- [Data extracts]:
--
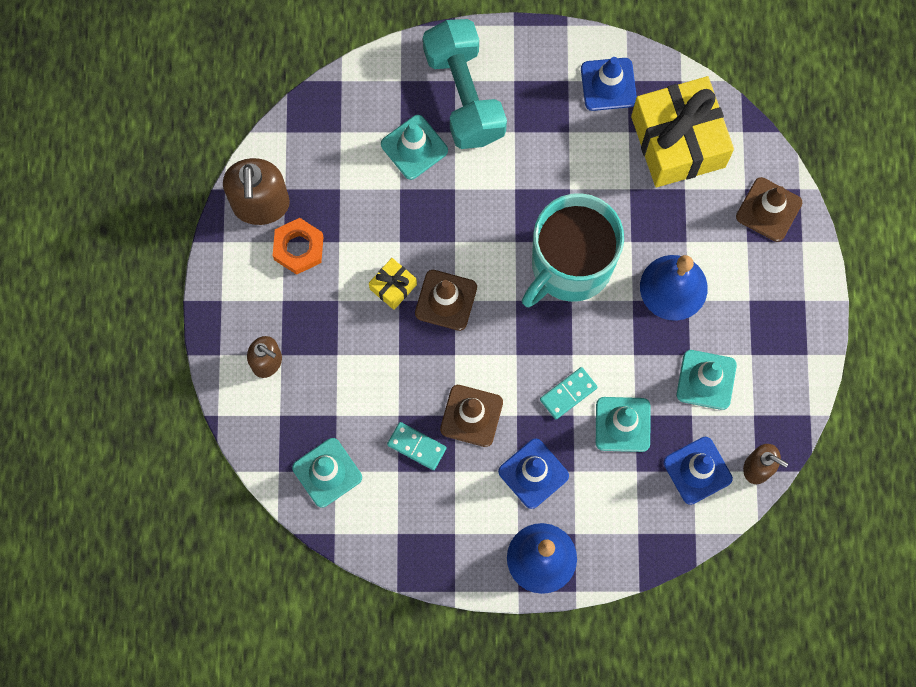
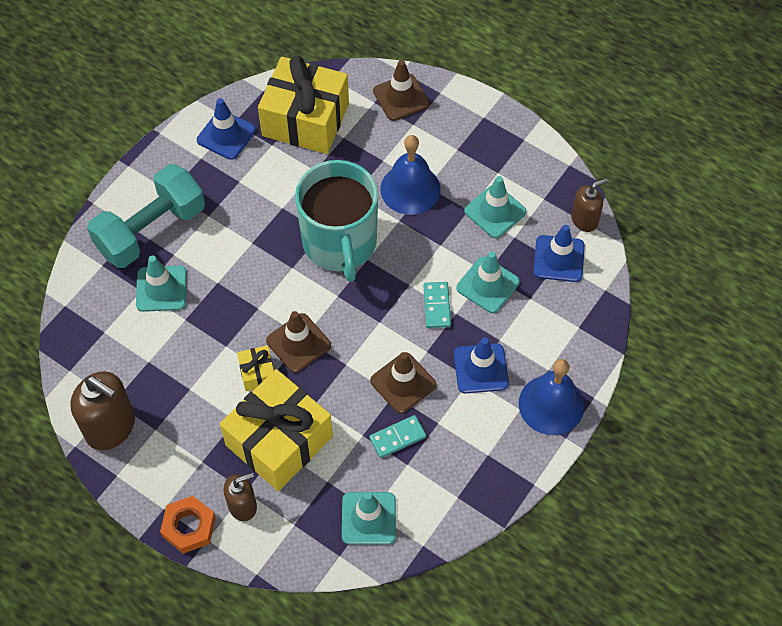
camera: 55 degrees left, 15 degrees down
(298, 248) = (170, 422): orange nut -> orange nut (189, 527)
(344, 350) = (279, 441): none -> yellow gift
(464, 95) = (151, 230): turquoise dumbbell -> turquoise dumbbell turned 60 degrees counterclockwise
--
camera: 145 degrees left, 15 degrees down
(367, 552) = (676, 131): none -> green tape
--
- [Required work]:
Return only the part of the records above that opens with the line containing "camera: 145 degrees left, 15 degrees down" and closes with the line containing "(367, 552) = (676, 131): none -> green tape", ends included.

- [Problem solution]:
camera: 145 degrees left, 15 degrees down
(367, 552) = (676, 131): none -> green tape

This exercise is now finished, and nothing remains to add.